● **Task requirements**: Only lines containing the word "spun" are needed; pull them out of the material.

● **Records for processing**:

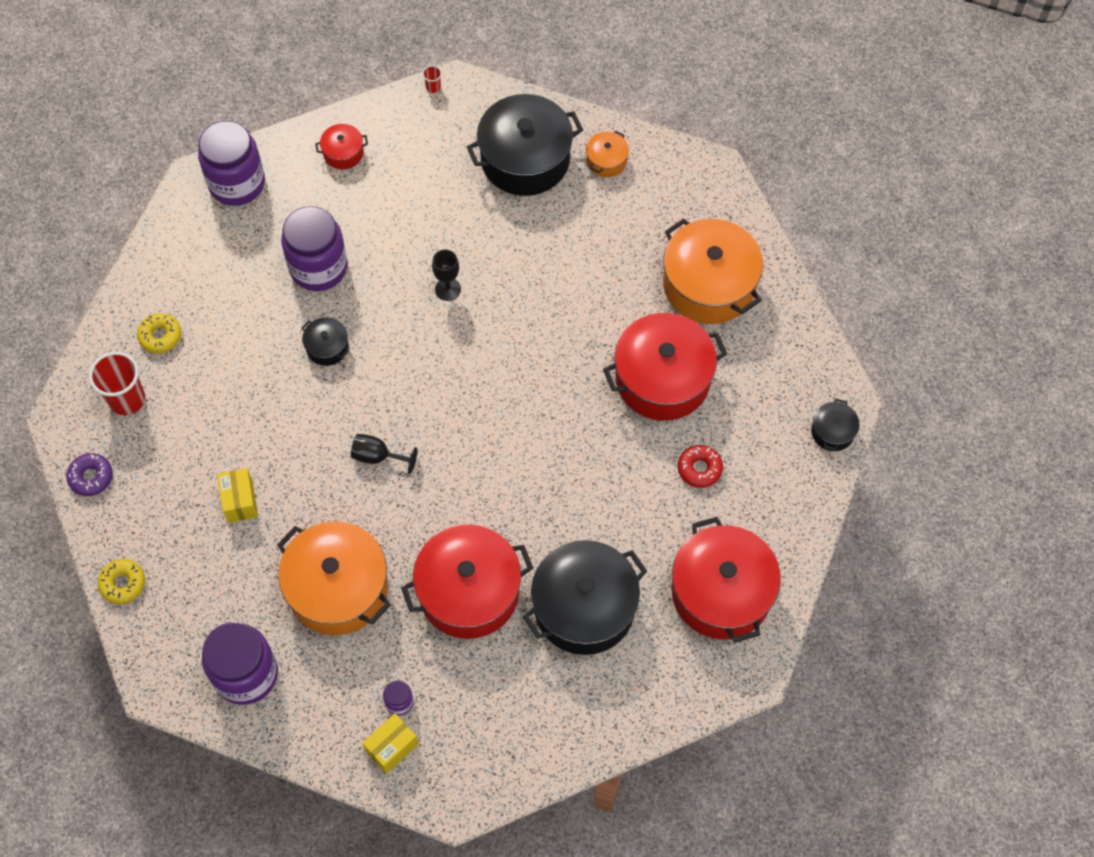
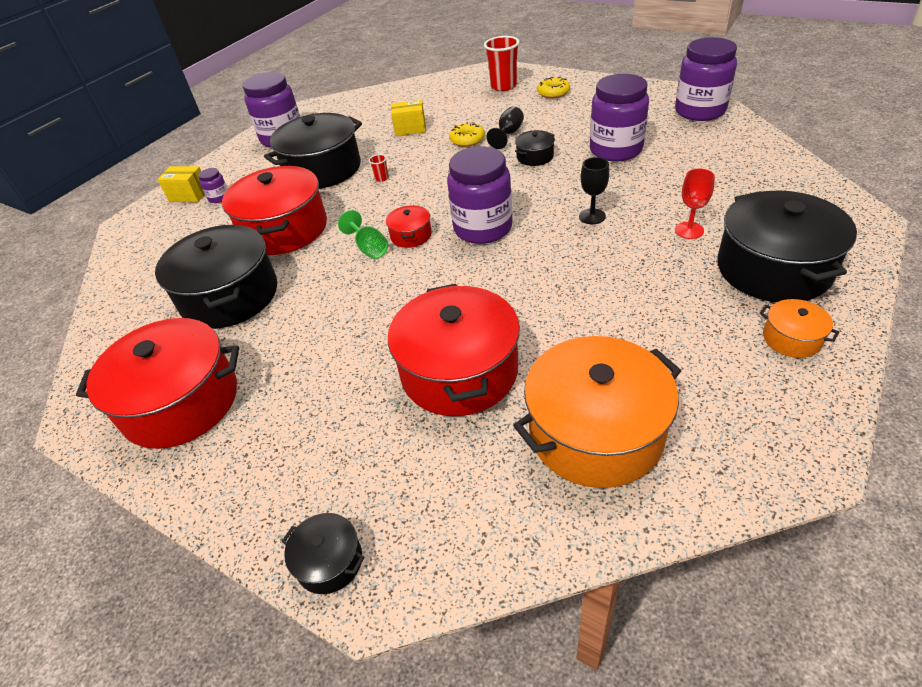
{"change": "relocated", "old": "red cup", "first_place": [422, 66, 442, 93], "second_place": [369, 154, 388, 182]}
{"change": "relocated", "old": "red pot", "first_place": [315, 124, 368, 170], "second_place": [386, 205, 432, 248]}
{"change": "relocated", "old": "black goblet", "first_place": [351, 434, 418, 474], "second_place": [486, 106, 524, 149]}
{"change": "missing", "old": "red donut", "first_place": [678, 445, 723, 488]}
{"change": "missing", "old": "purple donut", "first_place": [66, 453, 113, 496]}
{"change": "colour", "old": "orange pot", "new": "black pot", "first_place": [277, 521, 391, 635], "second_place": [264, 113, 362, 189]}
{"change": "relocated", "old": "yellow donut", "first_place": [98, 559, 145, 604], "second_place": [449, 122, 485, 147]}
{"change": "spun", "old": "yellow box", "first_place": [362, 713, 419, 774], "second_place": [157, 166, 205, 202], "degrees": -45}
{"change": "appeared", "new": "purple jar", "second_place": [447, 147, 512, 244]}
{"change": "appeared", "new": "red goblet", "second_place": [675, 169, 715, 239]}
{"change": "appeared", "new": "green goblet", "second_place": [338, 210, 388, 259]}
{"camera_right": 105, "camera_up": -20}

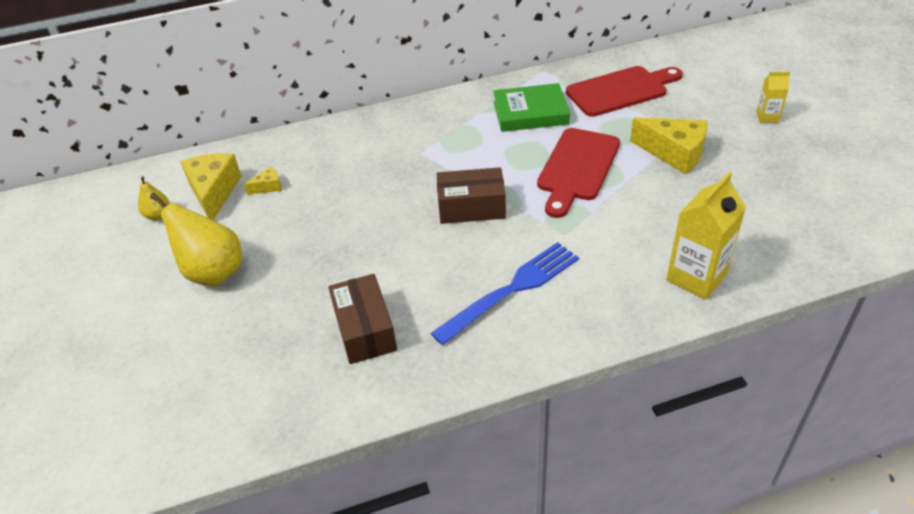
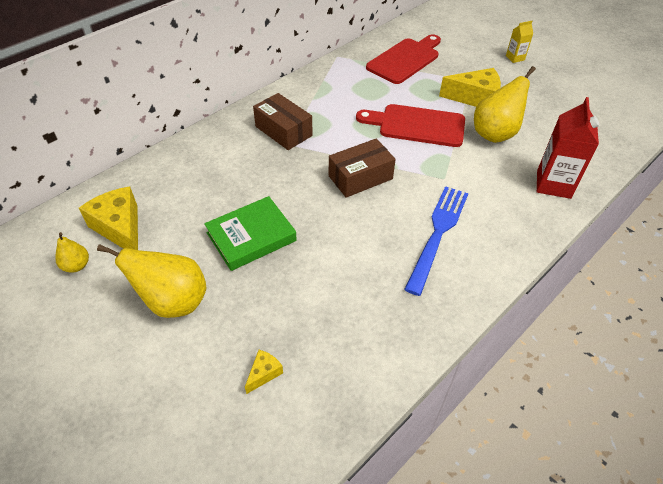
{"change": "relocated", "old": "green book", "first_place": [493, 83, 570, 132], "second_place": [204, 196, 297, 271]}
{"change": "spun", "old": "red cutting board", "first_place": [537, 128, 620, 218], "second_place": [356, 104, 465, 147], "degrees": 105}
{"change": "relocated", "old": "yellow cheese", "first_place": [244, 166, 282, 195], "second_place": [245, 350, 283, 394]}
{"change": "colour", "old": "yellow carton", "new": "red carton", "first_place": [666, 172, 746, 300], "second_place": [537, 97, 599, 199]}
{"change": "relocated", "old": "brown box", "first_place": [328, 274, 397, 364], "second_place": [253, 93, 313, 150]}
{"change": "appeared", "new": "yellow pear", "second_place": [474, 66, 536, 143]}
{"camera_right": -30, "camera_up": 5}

● **Finished task**:
{"change": "spun", "old": "yellow box", "first_place": [362, 713, 419, 774], "second_place": [157, 166, 205, 202], "degrees": -45}
{"change": "spun", "old": "red cutting board", "first_place": [537, 128, 620, 218], "second_place": [356, 104, 465, 147], "degrees": 105}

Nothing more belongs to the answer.